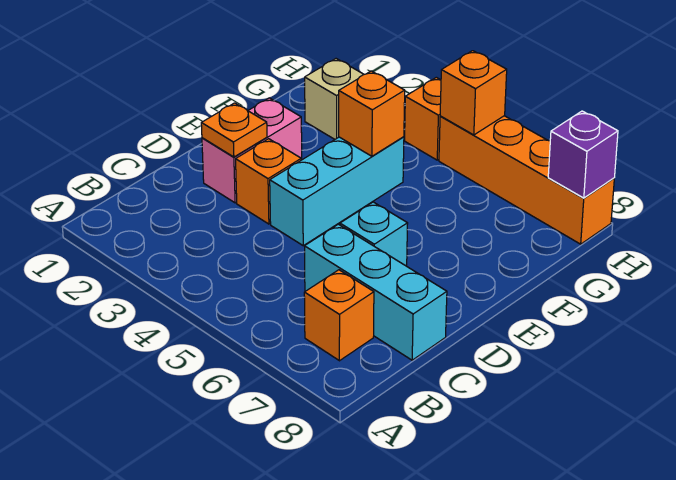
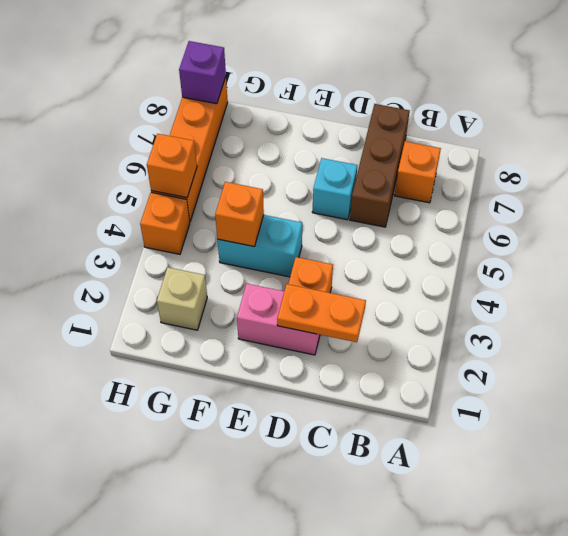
cyan brick C6:C8 level 1 -> brown brick C6:C8 level 1
orange plate D2 level 2 -> orange plate C2:D2 level 2
cyan brick D4:F4 level 1 -> cyan brick E4:F4 level 1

*How to complete this task*
A verbatim retyping of the listing, without any pictures, is the expected answer.

*The completed task*
cyan brick C6:C8 level 1 -> brown brick C6:C8 level 1
orange plate D2 level 2 -> orange plate C2:D2 level 2
cyan brick D4:F4 level 1 -> cyan brick E4:F4 level 1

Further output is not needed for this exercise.